- [TASK PROMPT] Copy out every line of the data exactly; do not include the images.

- [PROVIDED RECORDS]
###

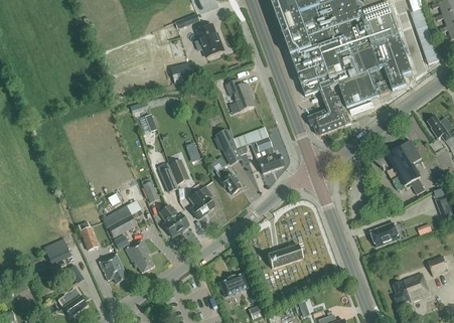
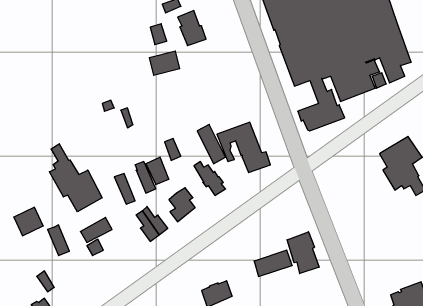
building: [225,78,254,110] -> none
building: none -> [49,144,102,212]
building: [370,221,400,246] -> none
building: none -> [287,232,319,274]
building: [43,237,70,264] -> [14,207,43,236]
building: [125,238,154,273] -> none
building: [100,254,125,282] -> none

###

- [SOLUTION FOR THIS EXERCISE]
building: [225,78,254,110] -> none
building: none -> [49,144,102,212]
building: [370,221,400,246] -> none
building: none -> [287,232,319,274]
building: [43,237,70,264] -> [14,207,43,236]
building: [125,238,154,273] -> none
building: [100,254,125,282] -> none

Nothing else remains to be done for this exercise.